Scene change data
• • •
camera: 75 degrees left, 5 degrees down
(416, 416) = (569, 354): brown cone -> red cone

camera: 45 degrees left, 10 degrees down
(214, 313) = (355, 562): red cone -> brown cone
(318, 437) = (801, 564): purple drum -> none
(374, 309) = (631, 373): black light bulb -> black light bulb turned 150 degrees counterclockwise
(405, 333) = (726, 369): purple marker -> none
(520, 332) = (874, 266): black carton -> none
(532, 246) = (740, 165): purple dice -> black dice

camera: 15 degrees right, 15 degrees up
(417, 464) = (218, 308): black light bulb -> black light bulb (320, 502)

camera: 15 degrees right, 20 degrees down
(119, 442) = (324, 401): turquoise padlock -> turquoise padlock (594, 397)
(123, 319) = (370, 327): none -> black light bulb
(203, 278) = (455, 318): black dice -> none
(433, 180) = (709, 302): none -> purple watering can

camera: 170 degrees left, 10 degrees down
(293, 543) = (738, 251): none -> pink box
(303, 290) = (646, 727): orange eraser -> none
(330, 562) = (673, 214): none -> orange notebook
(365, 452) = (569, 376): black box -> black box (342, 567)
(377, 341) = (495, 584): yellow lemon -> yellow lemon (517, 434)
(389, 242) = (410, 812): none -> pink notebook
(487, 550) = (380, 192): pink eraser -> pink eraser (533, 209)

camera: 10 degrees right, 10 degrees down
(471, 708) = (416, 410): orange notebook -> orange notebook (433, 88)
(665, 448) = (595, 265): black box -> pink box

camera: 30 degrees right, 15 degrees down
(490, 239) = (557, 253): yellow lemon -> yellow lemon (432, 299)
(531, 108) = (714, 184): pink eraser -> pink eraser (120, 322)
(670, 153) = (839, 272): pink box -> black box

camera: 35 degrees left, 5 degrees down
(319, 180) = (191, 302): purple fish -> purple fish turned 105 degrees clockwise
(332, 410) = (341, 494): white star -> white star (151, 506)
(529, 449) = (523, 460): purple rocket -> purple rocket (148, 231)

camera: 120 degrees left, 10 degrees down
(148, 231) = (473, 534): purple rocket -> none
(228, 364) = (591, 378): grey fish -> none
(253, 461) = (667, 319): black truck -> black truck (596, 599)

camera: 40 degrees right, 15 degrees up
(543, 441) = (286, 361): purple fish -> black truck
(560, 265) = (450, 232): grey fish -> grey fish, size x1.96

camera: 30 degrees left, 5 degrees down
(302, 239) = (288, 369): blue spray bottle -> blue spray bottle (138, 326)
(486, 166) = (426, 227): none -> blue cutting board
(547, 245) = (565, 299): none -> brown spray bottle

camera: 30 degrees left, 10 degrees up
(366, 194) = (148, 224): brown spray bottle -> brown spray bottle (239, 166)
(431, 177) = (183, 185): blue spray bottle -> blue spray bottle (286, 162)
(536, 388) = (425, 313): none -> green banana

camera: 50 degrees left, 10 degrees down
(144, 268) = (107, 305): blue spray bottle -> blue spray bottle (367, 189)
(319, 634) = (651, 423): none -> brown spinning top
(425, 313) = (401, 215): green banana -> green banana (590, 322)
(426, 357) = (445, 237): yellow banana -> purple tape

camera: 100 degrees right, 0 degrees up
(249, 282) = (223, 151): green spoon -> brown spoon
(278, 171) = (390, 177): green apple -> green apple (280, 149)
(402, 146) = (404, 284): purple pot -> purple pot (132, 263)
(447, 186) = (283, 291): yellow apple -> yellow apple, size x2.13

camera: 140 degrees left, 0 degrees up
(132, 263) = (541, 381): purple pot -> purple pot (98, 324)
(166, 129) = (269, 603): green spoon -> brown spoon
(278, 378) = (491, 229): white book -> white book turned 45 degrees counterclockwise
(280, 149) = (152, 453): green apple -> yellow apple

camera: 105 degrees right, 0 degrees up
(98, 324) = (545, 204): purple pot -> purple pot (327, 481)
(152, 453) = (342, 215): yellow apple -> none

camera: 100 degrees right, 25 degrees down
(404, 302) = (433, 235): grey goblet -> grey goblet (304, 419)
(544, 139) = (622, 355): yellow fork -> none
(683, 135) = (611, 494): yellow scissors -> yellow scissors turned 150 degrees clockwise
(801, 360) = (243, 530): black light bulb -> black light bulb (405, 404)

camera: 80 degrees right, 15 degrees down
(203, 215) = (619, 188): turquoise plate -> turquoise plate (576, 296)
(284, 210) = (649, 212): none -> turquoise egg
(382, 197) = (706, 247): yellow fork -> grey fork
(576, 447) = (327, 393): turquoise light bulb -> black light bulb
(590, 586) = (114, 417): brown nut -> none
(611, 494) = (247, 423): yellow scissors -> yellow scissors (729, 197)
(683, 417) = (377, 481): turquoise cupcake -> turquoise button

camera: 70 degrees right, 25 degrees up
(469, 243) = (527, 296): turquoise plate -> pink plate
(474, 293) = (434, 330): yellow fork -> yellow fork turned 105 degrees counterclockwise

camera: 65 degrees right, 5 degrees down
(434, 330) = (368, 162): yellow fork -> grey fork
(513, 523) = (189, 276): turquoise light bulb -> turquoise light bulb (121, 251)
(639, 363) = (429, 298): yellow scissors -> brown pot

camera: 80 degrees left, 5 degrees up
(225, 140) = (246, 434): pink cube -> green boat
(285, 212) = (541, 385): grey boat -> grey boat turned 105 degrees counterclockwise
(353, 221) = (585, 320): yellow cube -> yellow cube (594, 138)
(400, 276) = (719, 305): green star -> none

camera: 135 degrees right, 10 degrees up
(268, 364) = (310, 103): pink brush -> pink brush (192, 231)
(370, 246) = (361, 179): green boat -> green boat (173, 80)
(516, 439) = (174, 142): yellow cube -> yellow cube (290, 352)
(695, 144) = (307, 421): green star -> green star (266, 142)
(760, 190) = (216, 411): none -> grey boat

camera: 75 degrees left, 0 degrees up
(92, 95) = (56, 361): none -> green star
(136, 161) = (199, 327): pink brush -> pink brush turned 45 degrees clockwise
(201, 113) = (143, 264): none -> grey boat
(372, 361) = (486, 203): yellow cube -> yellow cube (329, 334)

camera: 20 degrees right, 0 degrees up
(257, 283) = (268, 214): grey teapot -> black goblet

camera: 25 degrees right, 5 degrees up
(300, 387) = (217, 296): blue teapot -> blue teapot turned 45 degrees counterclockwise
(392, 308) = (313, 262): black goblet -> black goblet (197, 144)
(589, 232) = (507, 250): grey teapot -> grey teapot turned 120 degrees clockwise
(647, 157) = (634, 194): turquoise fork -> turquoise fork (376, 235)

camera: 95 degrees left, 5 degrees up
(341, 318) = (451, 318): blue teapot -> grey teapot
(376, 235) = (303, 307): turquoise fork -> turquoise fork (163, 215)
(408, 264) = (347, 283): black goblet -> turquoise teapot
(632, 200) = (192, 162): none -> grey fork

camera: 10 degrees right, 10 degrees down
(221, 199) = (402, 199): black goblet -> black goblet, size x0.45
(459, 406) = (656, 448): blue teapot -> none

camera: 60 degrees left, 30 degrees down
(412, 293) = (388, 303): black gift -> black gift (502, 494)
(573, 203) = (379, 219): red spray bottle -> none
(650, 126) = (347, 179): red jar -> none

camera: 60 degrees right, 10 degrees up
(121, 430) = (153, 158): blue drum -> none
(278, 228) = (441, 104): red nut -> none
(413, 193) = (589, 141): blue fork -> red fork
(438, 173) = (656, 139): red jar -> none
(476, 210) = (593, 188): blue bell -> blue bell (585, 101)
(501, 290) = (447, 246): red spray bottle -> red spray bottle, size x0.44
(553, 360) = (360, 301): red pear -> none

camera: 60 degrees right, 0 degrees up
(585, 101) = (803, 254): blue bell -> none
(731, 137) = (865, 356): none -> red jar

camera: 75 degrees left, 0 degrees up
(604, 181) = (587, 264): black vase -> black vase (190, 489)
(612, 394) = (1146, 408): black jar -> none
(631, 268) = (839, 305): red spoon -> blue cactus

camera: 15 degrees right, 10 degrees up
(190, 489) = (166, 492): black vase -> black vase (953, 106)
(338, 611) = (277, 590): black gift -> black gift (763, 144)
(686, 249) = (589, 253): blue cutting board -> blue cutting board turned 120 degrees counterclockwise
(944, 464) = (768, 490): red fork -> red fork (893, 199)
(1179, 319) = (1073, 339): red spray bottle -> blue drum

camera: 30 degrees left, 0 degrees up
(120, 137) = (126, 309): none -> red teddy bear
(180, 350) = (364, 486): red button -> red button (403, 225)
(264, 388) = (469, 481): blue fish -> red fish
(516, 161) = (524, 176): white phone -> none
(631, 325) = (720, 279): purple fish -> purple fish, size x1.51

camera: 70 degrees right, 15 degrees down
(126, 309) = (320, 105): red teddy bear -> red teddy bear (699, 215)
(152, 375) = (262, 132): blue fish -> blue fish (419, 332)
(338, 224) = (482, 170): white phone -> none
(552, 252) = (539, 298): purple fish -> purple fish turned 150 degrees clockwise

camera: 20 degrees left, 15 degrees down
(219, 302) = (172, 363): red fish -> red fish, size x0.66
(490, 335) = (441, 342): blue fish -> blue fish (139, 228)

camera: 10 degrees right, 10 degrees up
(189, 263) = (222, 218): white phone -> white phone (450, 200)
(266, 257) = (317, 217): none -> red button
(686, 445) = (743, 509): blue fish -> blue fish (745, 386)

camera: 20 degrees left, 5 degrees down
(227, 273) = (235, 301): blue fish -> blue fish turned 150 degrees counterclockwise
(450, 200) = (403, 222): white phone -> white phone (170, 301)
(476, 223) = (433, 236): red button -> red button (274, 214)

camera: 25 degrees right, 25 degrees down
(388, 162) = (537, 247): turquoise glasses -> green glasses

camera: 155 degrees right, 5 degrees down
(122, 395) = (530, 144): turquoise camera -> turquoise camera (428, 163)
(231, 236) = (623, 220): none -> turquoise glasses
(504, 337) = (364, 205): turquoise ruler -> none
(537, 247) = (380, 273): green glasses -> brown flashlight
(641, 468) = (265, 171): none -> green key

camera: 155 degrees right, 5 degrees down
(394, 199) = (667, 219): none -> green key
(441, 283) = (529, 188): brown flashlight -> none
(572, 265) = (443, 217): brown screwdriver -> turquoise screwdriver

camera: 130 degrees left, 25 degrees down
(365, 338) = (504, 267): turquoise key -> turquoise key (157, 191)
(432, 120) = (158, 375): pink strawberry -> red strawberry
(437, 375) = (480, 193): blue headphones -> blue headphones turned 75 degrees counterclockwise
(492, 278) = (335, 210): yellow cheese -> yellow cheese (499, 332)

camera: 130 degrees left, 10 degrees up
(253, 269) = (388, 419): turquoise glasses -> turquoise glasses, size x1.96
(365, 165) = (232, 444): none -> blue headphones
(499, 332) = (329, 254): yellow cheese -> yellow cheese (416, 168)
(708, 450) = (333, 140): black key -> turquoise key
• • •
## YOUR OBJECTIVE
Your answer must be the lines above from the one containing "(552, 252) = (539, 298): purple" to the one containing "(432, 120) = (158, 375): pink", both included, restated word for word.

## EXPECTED OUTPUT
(552, 252) = (539, 298): purple fish -> purple fish turned 150 degrees clockwise

camera: 20 degrees left, 15 degrees down
(219, 302) = (172, 363): red fish -> red fish, size x0.66
(490, 335) = (441, 342): blue fish -> blue fish (139, 228)

camera: 10 degrees right, 10 degrees up
(189, 263) = (222, 218): white phone -> white phone (450, 200)
(266, 257) = (317, 217): none -> red button
(686, 445) = (743, 509): blue fish -> blue fish (745, 386)

camera: 20 degrees left, 5 degrees down
(227, 273) = (235, 301): blue fish -> blue fish turned 150 degrees counterclockwise
(450, 200) = (403, 222): white phone -> white phone (170, 301)
(476, 223) = (433, 236): red button -> red button (274, 214)

camera: 25 degrees right, 25 degrees down
(388, 162) = (537, 247): turquoise glasses -> green glasses

camera: 155 degrees right, 5 degrees down
(122, 395) = (530, 144): turquoise camera -> turquoise camera (428, 163)
(231, 236) = (623, 220): none -> turquoise glasses
(504, 337) = (364, 205): turquoise ruler -> none
(537, 247) = (380, 273): green glasses -> brown flashlight
(641, 468) = (265, 171): none -> green key

camera: 155 degrees right, 5 degrees down
(394, 199) = (667, 219): none -> green key
(441, 283) = (529, 188): brown flashlight -> none
(572, 265) = (443, 217): brown screwdriver -> turquoise screwdriver

camera: 130 degrees left, 25 degrees down
(365, 338) = (504, 267): turquoise key -> turquoise key (157, 191)
(432, 120) = (158, 375): pink strawberry -> red strawberry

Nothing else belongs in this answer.